▶ Task to carry out
After locating the line that contains "none -> tan brick B4:B5 level 2", give that line and all the rest through the end of the entries again exactly, leaving the pictures out.

▶ Input data
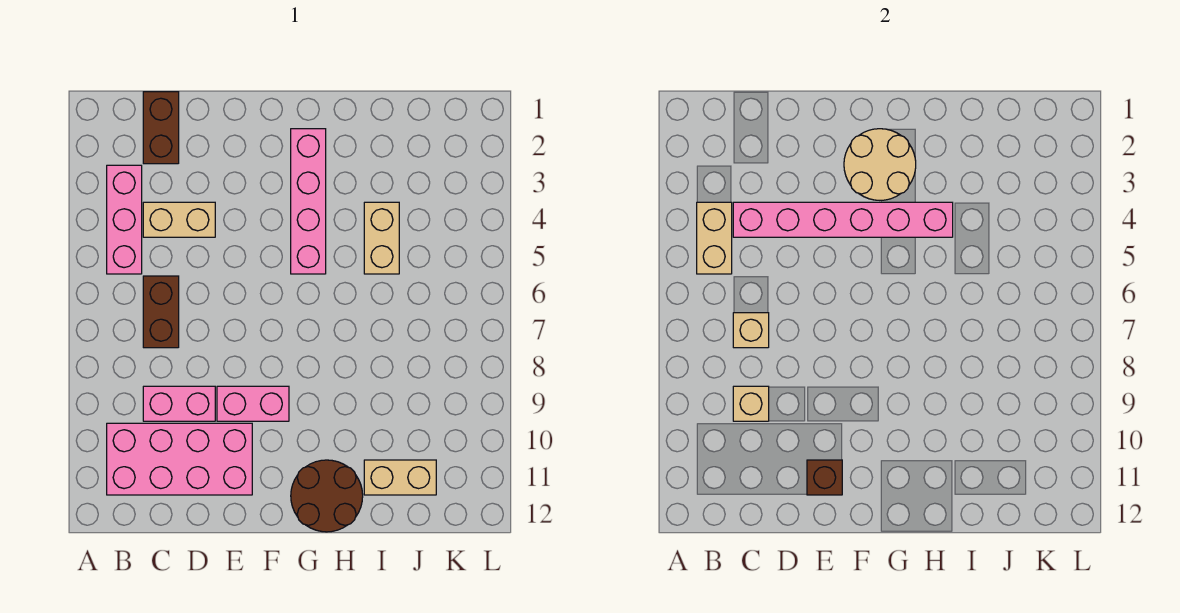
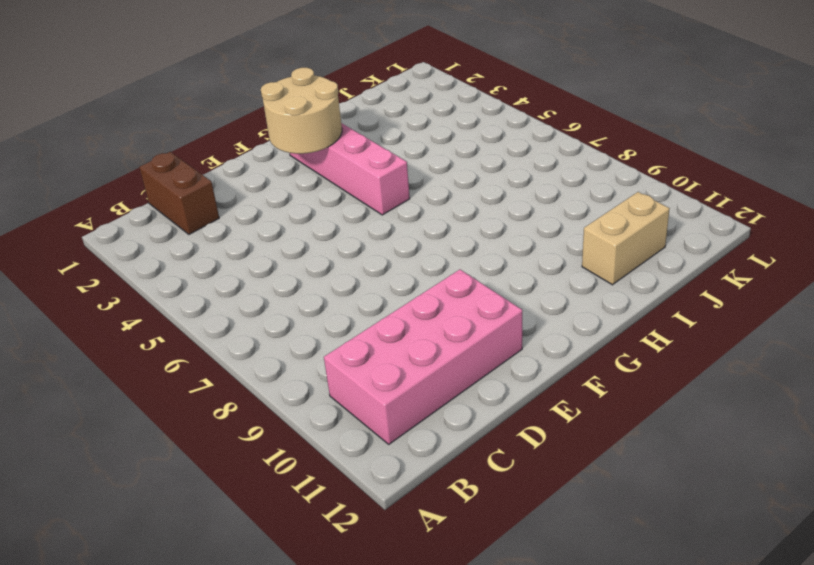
none -> pink brick B3:B5 level 1
none -> tan brick C4:D4 level 1
none -> brown brick C6:C7 level 1

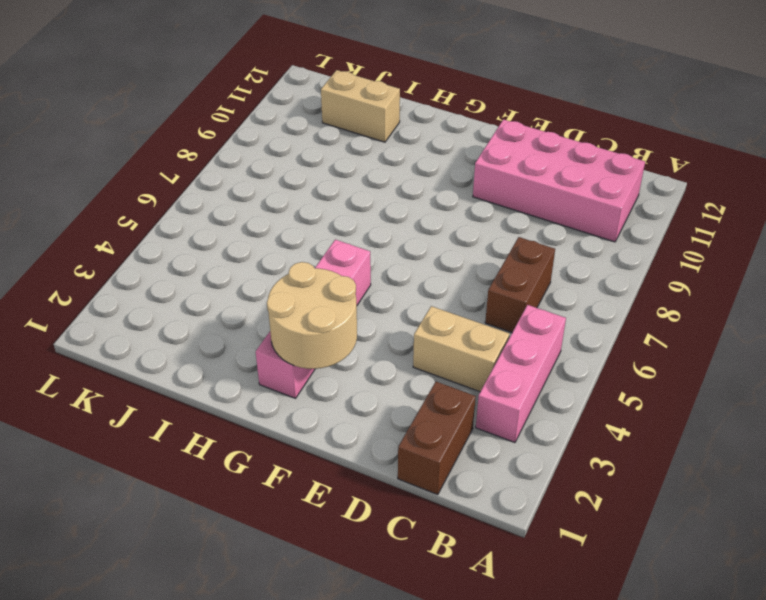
none -> pink brick C9:D9 level 1
none -> pink brick E9:F9 level 1
none -> brown round brick G11:H12 level 1

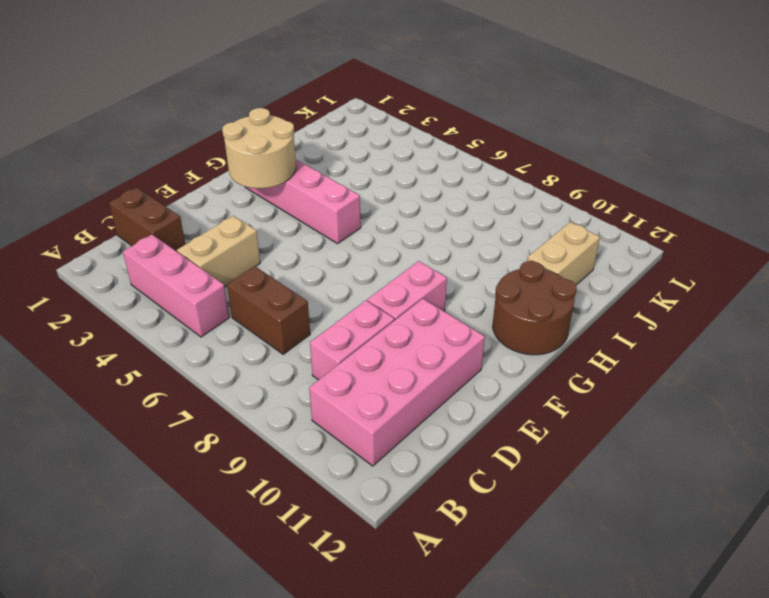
none -> tan brick I4:I5 level 1
none -> tan brick B4:B5 level 2
none -> pink brick C4:H4 level 2

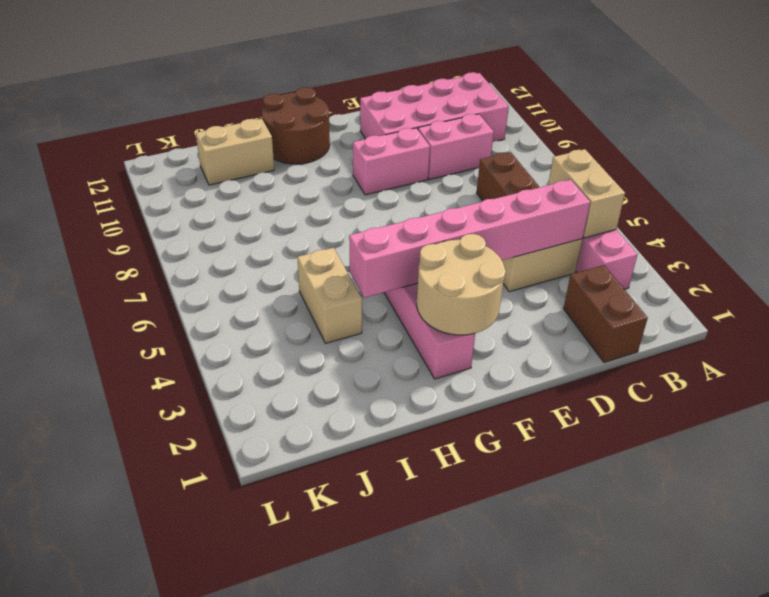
none -> tan brick C7 level 2
none -> tan brick C9 level 2
none -> brown brick E11 level 2

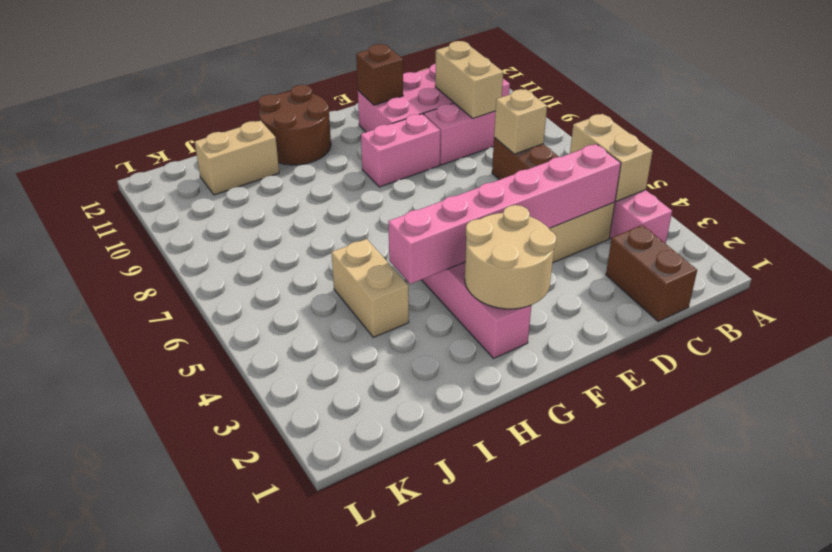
tan brick C9:C10 level 2 -> tan brick C9 level 2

▶ Written solution
none -> tan brick B4:B5 level 2
none -> pink brick C4:H4 level 2

none -> tan brick C7 level 2
none -> tan brick C9 level 2
none -> brown brick E11 level 2

tan brick C9:C10 level 2 -> tan brick C9 level 2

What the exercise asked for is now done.